● **TASK DESCRIPTION**
Once you have read the listing below, output it again exactly.

● **DATA RECORDS**

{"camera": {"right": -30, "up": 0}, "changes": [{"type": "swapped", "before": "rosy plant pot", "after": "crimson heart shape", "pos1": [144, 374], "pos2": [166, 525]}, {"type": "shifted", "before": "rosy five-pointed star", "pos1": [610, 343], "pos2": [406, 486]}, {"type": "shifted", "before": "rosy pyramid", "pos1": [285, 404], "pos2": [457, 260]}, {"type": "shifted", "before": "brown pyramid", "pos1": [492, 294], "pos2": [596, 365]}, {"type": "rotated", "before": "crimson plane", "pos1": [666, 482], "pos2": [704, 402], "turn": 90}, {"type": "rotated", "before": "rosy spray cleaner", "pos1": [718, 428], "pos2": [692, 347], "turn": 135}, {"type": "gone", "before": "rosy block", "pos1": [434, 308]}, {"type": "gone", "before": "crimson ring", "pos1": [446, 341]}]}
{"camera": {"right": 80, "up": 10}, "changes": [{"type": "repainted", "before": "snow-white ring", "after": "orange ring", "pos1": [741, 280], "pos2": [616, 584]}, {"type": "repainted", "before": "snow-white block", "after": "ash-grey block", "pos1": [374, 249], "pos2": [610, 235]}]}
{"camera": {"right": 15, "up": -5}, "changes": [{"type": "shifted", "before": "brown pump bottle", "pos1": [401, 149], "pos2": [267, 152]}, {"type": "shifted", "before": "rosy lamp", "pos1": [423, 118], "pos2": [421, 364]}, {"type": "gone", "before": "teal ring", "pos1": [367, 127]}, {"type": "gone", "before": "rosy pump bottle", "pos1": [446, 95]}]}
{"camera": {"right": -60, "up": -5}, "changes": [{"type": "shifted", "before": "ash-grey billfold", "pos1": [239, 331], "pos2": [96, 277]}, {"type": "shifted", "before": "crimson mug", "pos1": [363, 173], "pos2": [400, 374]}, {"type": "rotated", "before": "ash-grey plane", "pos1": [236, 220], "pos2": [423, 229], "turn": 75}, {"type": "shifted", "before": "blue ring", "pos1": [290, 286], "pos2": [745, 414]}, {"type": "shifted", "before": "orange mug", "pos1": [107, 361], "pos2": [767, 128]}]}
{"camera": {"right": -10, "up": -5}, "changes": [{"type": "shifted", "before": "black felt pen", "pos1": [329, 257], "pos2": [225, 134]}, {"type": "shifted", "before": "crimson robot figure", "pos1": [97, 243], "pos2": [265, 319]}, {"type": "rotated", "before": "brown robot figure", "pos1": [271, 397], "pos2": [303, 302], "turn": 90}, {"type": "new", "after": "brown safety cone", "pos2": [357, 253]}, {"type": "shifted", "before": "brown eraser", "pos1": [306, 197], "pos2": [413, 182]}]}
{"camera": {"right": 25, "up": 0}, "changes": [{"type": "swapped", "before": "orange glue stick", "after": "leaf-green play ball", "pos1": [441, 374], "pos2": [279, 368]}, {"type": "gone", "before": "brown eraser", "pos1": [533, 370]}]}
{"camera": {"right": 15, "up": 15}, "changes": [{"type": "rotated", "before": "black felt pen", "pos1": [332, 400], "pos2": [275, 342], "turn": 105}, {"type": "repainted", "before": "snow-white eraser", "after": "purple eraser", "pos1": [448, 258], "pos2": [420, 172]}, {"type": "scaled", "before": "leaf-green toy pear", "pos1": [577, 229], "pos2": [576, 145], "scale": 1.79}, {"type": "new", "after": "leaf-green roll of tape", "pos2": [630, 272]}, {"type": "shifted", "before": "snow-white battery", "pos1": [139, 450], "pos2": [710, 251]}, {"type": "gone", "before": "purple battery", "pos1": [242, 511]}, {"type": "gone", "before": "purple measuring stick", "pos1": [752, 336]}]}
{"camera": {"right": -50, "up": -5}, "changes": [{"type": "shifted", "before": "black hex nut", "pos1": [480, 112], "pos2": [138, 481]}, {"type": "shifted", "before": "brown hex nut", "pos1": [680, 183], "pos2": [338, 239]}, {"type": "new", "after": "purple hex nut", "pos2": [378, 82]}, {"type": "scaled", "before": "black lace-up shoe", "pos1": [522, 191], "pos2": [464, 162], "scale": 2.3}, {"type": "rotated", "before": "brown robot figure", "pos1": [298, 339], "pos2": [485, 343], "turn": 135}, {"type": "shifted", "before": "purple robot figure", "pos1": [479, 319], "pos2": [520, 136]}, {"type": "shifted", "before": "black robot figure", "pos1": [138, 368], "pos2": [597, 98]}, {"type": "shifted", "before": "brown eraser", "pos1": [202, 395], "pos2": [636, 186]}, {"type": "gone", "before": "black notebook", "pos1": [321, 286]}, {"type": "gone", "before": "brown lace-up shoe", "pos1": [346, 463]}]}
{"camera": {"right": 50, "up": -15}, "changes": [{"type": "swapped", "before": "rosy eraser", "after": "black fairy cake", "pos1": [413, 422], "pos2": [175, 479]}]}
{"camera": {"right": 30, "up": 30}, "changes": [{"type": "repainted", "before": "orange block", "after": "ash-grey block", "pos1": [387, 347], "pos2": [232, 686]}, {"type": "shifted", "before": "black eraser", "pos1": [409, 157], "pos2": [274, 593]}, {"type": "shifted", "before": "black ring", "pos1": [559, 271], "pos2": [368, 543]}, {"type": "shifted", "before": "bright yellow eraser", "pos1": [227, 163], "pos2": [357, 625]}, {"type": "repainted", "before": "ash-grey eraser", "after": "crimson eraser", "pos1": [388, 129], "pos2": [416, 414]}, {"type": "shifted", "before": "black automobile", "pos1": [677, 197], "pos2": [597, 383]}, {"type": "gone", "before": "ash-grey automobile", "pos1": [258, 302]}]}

● **RESULT OF THIS TASK**
{"camera": {"right": -30, "up": 0}, "changes": [{"type": "swapped", "before": "rosy plant pot", "after": "crimson heart shape", "pos1": [144, 374], "pos2": [166, 525]}, {"type": "shifted", "before": "rosy five-pointed star", "pos1": [610, 343], "pos2": [406, 486]}, {"type": "shifted", "before": "rosy pyramid", "pos1": [285, 404], "pos2": [457, 260]}, {"type": "shifted", "before": "brown pyramid", "pos1": [492, 294], "pos2": [596, 365]}, {"type": "rotated", "before": "crimson plane", "pos1": [666, 482], "pos2": [704, 402], "turn": 90}, {"type": "rotated", "before": "rosy spray cleaner", "pos1": [718, 428], "pos2": [692, 347], "turn": 135}, {"type": "gone", "before": "rosy block", "pos1": [434, 308]}, {"type": "gone", "before": "crimson ring", "pos1": [446, 341]}]}
{"camera": {"right": 80, "up": 10}, "changes": [{"type": "repainted", "before": "snow-white ring", "after": "orange ring", "pos1": [741, 280], "pos2": [616, 584]}, {"type": "repainted", "before": "snow-white block", "after": "ash-grey block", "pos1": [374, 249], "pos2": [610, 235]}]}
{"camera": {"right": 15, "up": -5}, "changes": [{"type": "shifted", "before": "brown pump bottle", "pos1": [401, 149], "pos2": [267, 152]}, {"type": "shifted", "before": "rosy lamp", "pos1": [423, 118], "pos2": [421, 364]}, {"type": "gone", "before": "teal ring", "pos1": [367, 127]}, {"type": "gone", "before": "rosy pump bottle", "pos1": [446, 95]}]}
{"camera": {"right": -60, "up": -5}, "changes": [{"type": "shifted", "before": "ash-grey billfold", "pos1": [239, 331], "pos2": [96, 277]}, {"type": "shifted", "before": "crimson mug", "pos1": [363, 173], "pos2": [400, 374]}, {"type": "rotated", "before": "ash-grey plane", "pos1": [236, 220], "pos2": [423, 229], "turn": 75}, {"type": "shifted", "before": "blue ring", "pos1": [290, 286], "pos2": [745, 414]}, {"type": "shifted", "before": "orange mug", "pos1": [107, 361], "pos2": [767, 128]}]}
{"camera": {"right": -10, "up": -5}, "changes": [{"type": "shifted", "before": "black felt pen", "pos1": [329, 257], "pos2": [225, 134]}, {"type": "shifted", "before": "crimson robot figure", "pos1": [97, 243], "pos2": [265, 319]}, {"type": "rotated", "before": "brown robot figure", "pos1": [271, 397], "pos2": [303, 302], "turn": 90}, {"type": "new", "after": "brown safety cone", "pos2": [357, 253]}, {"type": "shifted", "before": "brown eraser", "pos1": [306, 197], "pos2": [413, 182]}]}
{"camera": {"right": 25, "up": 0}, "changes": [{"type": "swapped", "before": "orange glue stick", "after": "leaf-green play ball", "pos1": [441, 374], "pos2": [279, 368]}, {"type": "gone", "before": "brown eraser", "pos1": [533, 370]}]}
{"camera": {"right": 15, "up": 15}, "changes": [{"type": "rotated", "before": "black felt pen", "pos1": [332, 400], "pos2": [275, 342], "turn": 105}, {"type": "repainted", "before": "snow-white eraser", "after": "purple eraser", "pos1": [448, 258], "pos2": [420, 172]}, {"type": "scaled", "before": "leaf-green toy pear", "pos1": [577, 229], "pos2": [576, 145], "scale": 1.79}, {"type": "new", "after": "leaf-green roll of tape", "pos2": [630, 272]}, {"type": "shifted", "before": "snow-white battery", "pos1": [139, 450], "pos2": [710, 251]}, {"type": "gone", "before": "purple battery", "pos1": [242, 511]}, {"type": "gone", "before": "purple measuring stick", "pos1": [752, 336]}]}
{"camera": {"right": -50, "up": -5}, "changes": [{"type": "shifted", "before": "black hex nut", "pos1": [480, 112], "pos2": [138, 481]}, {"type": "shifted", "before": "brown hex nut", "pos1": [680, 183], "pos2": [338, 239]}, {"type": "new", "after": "purple hex nut", "pos2": [378, 82]}, {"type": "scaled", "before": "black lace-up shoe", "pos1": [522, 191], "pos2": [464, 162], "scale": 2.3}, {"type": "rotated", "before": "brown robot figure", "pos1": [298, 339], "pos2": [485, 343], "turn": 135}, {"type": "shifted", "before": "purple robot figure", "pos1": [479, 319], "pos2": [520, 136]}, {"type": "shifted", "before": "black robot figure", "pos1": [138, 368], "pos2": [597, 98]}, {"type": "shifted", "before": "brown eraser", "pos1": [202, 395], "pos2": [636, 186]}, {"type": "gone", "before": "black notebook", "pos1": [321, 286]}, {"type": "gone", "before": "brown lace-up shoe", "pos1": [346, 463]}]}
{"camera": {"right": 50, "up": -15}, "changes": [{"type": "swapped", "before": "rosy eraser", "after": "black fairy cake", "pos1": [413, 422], "pos2": [175, 479]}]}
{"camera": {"right": 30, "up": 30}, "changes": [{"type": "repainted", "before": "orange block", "after": "ash-grey block", "pos1": [387, 347], "pos2": [232, 686]}, {"type": "shifted", "before": "black eraser", "pos1": [409, 157], "pos2": [274, 593]}, {"type": "shifted", "before": "black ring", "pos1": [559, 271], "pos2": [368, 543]}, {"type": "shifted", "before": "bright yellow eraser", "pos1": [227, 163], "pos2": [357, 625]}, {"type": "repainted", "before": "ash-grey eraser", "after": "crimson eraser", "pos1": [388, 129], "pos2": [416, 414]}, {"type": "shifted", "before": "black automobile", "pos1": [677, 197], "pos2": [597, 383]}, {"type": "gone", "before": "ash-grey automobile", "pos1": [258, 302]}]}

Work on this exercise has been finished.